• _Work to be completed_: Give back every entry exactly as it is written, but not the pictures.

Top of Information supplied

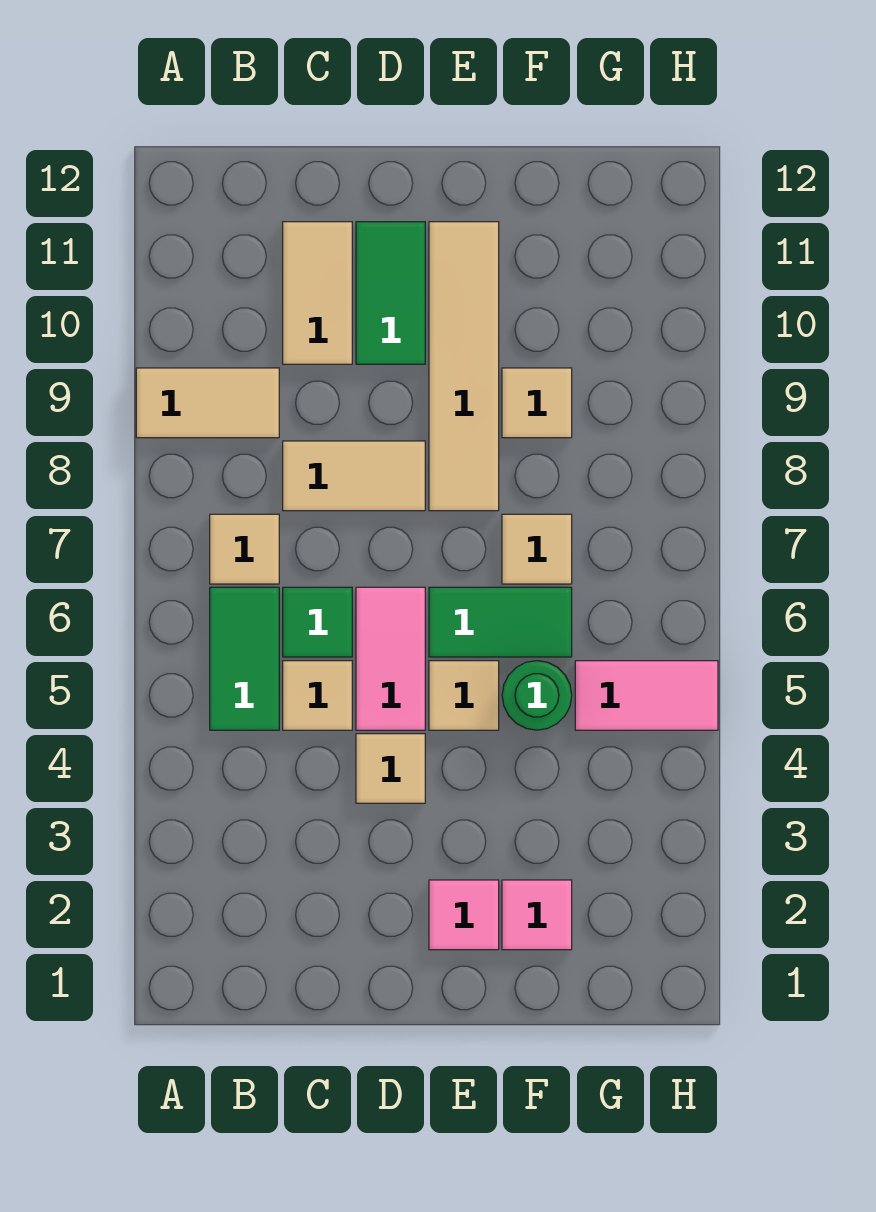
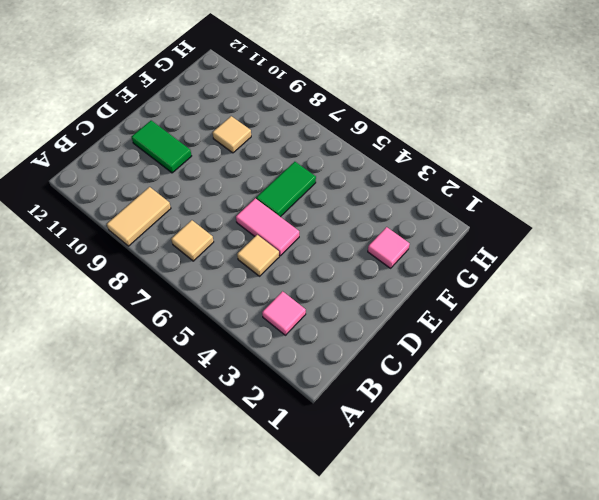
pink tile B3 level 1 -> pink tile E2 level 1
none -> green tile B5:B6 level 1
none -> green tile C6 level 1
none -> tan tile C8:D8 level 1

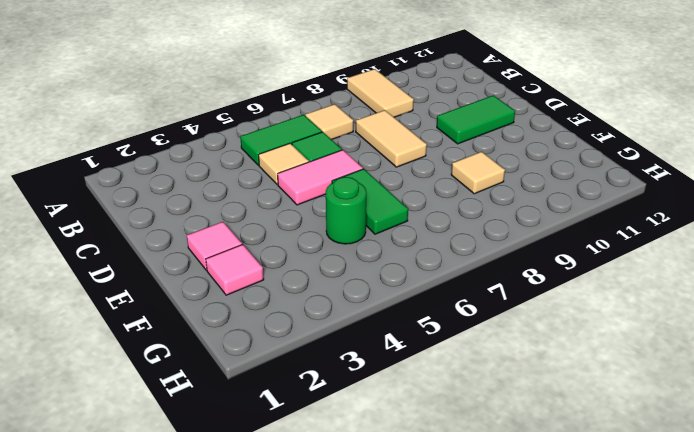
none -> tan tile C10:C11 level 1
none -> tan tile D4 level 1
none -> tan tile E5 level 1

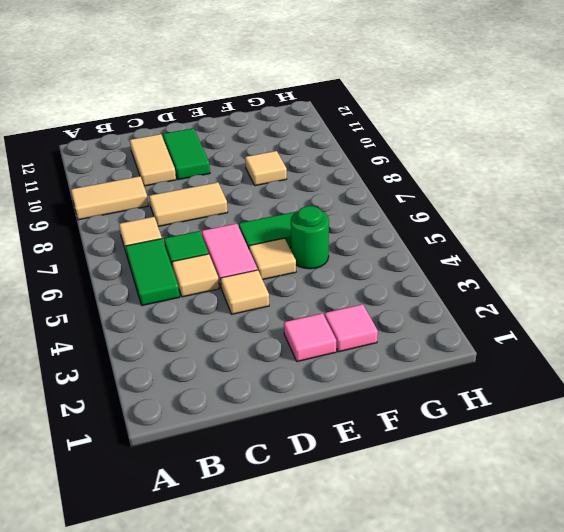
none -> tan tile E8:E11 level 1
none -> tan tile F7 level 1
none -> pink tile G5:H5 level 1

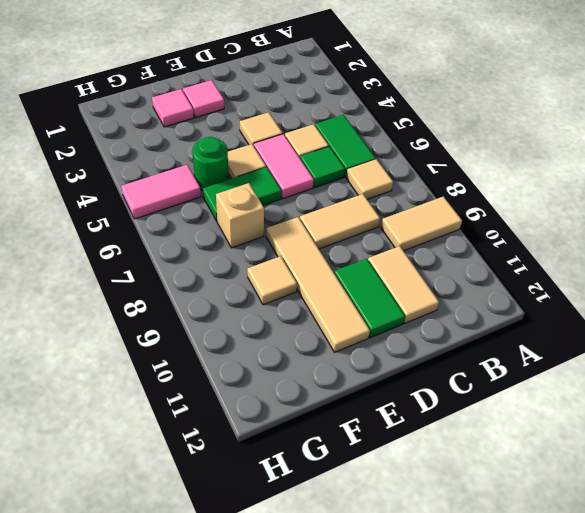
tan brick F7 level 1 -> tan tile F7 level 1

Bottom of Information supplied

• _Response area_:
pink tile B3 level 1 -> pink tile E2 level 1
none -> green tile B5:B6 level 1
none -> green tile C6 level 1
none -> tan tile C8:D8 level 1

none -> tan tile C10:C11 level 1
none -> tan tile D4 level 1
none -> tan tile E5 level 1

none -> tan tile E8:E11 level 1
none -> tan tile F7 level 1
none -> pink tile G5:H5 level 1

tan brick F7 level 1 -> tan tile F7 level 1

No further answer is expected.